▸ WORK TASK
In the entries below, the lines from the one with "- → brown truck [149 179 68 96]" through the one with "plate (black) →" are to be copied exactly; both ends count.

Scene edit records:

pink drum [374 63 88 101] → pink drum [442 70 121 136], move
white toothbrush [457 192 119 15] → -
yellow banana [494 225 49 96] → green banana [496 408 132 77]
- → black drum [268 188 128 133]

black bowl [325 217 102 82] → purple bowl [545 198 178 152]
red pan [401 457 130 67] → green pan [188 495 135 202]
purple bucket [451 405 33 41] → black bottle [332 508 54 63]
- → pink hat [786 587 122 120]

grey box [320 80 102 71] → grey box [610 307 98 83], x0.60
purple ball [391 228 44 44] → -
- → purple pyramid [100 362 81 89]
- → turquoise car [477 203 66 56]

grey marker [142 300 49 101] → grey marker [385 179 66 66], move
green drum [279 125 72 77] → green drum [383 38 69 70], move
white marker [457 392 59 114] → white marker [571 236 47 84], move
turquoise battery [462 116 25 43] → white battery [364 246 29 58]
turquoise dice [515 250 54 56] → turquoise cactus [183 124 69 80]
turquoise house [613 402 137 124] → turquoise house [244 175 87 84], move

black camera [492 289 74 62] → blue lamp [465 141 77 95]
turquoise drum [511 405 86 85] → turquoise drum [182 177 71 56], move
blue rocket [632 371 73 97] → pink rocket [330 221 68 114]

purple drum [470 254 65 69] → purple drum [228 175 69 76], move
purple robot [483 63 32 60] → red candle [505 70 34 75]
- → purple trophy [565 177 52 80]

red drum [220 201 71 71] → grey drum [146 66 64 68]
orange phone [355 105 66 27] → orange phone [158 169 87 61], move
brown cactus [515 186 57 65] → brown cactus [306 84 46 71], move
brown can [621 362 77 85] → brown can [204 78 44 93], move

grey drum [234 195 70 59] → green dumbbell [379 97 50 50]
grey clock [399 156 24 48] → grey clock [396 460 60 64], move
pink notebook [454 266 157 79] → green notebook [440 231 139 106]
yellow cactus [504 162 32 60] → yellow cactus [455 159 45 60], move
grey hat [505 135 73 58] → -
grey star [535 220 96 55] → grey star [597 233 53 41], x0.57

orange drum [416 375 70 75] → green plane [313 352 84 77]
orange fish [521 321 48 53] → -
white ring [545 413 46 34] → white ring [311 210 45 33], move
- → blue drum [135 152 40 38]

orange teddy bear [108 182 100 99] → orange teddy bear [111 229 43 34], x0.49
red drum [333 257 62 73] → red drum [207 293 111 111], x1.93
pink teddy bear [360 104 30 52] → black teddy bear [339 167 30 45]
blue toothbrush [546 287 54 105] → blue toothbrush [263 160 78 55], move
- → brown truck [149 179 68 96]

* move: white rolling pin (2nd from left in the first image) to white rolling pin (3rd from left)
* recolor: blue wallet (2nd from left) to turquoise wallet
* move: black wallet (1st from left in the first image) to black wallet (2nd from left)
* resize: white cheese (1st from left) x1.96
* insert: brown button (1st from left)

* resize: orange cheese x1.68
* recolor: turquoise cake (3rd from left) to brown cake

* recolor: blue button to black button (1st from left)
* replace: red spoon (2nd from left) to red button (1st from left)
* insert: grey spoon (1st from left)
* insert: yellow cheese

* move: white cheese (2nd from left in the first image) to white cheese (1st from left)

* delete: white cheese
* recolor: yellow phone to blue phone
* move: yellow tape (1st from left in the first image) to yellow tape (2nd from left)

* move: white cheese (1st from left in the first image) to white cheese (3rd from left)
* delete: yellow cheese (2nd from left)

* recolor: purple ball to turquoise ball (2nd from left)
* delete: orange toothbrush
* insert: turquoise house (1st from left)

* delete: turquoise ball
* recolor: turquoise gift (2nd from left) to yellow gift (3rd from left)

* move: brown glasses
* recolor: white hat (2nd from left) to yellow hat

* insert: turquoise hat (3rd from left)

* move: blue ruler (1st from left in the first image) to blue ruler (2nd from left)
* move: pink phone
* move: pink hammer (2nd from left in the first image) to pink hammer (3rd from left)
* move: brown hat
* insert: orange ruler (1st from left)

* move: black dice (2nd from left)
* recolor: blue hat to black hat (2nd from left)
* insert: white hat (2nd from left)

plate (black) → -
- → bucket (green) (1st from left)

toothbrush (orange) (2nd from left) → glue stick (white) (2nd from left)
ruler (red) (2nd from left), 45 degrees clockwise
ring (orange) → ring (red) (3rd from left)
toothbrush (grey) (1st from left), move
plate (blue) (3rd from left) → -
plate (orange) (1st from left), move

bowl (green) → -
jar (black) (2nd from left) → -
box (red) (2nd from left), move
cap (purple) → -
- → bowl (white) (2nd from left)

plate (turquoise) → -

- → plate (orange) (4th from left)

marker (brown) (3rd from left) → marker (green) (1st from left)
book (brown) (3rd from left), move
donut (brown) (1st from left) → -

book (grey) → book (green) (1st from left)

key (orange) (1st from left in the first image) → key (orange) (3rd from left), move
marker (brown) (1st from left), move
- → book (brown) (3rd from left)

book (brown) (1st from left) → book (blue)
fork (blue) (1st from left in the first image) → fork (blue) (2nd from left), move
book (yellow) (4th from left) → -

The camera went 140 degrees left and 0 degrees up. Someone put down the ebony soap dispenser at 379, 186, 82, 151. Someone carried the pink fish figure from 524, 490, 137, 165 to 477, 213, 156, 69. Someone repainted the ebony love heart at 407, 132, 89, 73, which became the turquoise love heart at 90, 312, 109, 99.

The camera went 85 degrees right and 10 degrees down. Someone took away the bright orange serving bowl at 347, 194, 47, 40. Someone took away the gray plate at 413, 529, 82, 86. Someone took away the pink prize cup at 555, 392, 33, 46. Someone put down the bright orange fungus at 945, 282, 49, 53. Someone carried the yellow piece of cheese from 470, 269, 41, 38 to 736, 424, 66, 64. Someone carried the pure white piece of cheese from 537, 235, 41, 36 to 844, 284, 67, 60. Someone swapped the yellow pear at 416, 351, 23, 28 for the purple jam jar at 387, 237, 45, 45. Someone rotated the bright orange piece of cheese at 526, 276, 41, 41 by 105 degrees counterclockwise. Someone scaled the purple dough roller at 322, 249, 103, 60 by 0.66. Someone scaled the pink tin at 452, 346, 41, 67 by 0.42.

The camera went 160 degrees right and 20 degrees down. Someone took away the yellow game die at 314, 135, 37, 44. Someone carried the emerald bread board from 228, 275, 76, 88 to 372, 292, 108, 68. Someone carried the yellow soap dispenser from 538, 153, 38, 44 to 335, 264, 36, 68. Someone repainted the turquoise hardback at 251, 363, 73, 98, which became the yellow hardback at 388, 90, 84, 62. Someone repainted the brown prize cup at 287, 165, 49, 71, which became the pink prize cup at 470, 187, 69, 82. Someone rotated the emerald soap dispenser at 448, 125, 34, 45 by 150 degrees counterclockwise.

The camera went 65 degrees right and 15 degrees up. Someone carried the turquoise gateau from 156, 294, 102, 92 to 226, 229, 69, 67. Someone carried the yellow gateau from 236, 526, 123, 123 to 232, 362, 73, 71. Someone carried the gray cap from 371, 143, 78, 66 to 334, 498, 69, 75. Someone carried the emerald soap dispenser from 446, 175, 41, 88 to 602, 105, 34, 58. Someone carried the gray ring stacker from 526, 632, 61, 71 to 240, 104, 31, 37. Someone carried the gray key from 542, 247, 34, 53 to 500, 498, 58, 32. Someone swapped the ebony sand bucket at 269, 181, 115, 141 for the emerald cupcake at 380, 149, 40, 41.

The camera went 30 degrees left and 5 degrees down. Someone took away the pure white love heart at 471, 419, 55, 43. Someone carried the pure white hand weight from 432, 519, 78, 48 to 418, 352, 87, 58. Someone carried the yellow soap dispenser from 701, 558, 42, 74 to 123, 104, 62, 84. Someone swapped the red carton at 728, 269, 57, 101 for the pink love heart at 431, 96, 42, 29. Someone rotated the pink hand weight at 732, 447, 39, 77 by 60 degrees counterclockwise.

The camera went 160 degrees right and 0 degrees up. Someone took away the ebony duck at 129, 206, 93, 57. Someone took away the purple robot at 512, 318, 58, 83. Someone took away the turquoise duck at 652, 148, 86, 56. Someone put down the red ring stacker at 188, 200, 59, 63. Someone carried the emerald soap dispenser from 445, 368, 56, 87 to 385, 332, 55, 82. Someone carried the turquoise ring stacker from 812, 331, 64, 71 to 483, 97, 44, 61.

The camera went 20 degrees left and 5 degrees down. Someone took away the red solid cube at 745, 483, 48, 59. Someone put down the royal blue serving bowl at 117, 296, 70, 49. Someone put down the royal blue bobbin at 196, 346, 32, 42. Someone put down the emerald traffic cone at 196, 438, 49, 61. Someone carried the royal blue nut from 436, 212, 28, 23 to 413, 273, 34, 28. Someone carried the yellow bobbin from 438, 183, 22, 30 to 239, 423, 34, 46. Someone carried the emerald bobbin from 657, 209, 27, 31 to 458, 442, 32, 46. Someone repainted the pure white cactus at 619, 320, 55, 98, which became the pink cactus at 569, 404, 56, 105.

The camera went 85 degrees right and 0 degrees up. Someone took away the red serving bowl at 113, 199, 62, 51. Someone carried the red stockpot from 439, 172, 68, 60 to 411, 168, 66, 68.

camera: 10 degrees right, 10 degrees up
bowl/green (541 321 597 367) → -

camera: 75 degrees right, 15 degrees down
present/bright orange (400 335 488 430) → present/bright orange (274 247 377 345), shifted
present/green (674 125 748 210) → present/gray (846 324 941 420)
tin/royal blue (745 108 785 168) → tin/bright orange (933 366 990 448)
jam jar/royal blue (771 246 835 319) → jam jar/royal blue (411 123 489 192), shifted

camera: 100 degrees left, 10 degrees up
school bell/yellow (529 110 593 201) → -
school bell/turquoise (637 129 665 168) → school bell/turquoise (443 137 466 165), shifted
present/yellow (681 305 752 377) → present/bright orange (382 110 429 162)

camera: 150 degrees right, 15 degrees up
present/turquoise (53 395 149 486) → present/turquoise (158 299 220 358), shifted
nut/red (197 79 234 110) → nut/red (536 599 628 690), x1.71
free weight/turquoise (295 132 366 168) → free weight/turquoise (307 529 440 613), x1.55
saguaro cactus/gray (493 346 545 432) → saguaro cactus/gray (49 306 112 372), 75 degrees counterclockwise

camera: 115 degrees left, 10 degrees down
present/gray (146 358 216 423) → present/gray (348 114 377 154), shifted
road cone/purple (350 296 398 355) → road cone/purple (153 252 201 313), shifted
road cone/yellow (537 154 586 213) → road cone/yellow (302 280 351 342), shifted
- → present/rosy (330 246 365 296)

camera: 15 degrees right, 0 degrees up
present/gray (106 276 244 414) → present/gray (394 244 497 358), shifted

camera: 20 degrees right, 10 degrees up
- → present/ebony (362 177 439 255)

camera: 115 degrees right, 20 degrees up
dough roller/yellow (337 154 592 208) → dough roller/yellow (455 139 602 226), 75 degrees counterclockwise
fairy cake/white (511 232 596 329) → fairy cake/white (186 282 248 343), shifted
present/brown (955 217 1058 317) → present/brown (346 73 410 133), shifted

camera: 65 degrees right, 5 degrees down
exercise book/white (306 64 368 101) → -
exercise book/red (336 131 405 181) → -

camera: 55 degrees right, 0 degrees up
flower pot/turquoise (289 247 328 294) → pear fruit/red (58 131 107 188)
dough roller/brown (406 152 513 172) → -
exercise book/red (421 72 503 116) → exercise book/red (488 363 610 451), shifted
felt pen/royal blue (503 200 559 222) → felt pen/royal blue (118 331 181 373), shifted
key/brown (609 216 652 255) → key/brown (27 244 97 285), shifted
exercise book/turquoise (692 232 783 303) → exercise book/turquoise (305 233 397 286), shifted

▸ SOLUTION
- → brown truck [149 179 68 96]

* move: white rolling pin (2nd from left in the first image) to white rolling pin (3rd from left)
* recolor: blue wallet (2nd from left) to turquoise wallet
* move: black wallet (1st from left in the first image) to black wallet (2nd from left)
* resize: white cheese (1st from left) x1.96
* insert: brown button (1st from left)

* resize: orange cheese x1.68
* recolor: turquoise cake (3rd from left) to brown cake

* recolor: blue button to black button (1st from left)
* replace: red spoon (2nd from left) to red button (1st from left)
* insert: grey spoon (1st from left)
* insert: yellow cheese

* move: white cheese (2nd from left in the first image) to white cheese (1st from left)

* delete: white cheese
* recolor: yellow phone to blue phone
* move: yellow tape (1st from left in the first image) to yellow tape (2nd from left)

* move: white cheese (1st from left in the first image) to white cheese (3rd from left)
* delete: yellow cheese (2nd from left)

* recolor: purple ball to turquoise ball (2nd from left)
* delete: orange toothbrush
* insert: turquoise house (1st from left)

* delete: turquoise ball
* recolor: turquoise gift (2nd from left) to yellow gift (3rd from left)

* move: brown glasses
* recolor: white hat (2nd from left) to yellow hat

* insert: turquoise hat (3rd from left)

* move: blue ruler (1st from left in the first image) to blue ruler (2nd from left)
* move: pink phone
* move: pink hammer (2nd from left in the first image) to pink hammer (3rd from left)
* move: brown hat
* insert: orange ruler (1st from left)

* move: black dice (2nd from left)
* recolor: blue hat to black hat (2nd from left)
* insert: white hat (2nd from left)

plate (black) → -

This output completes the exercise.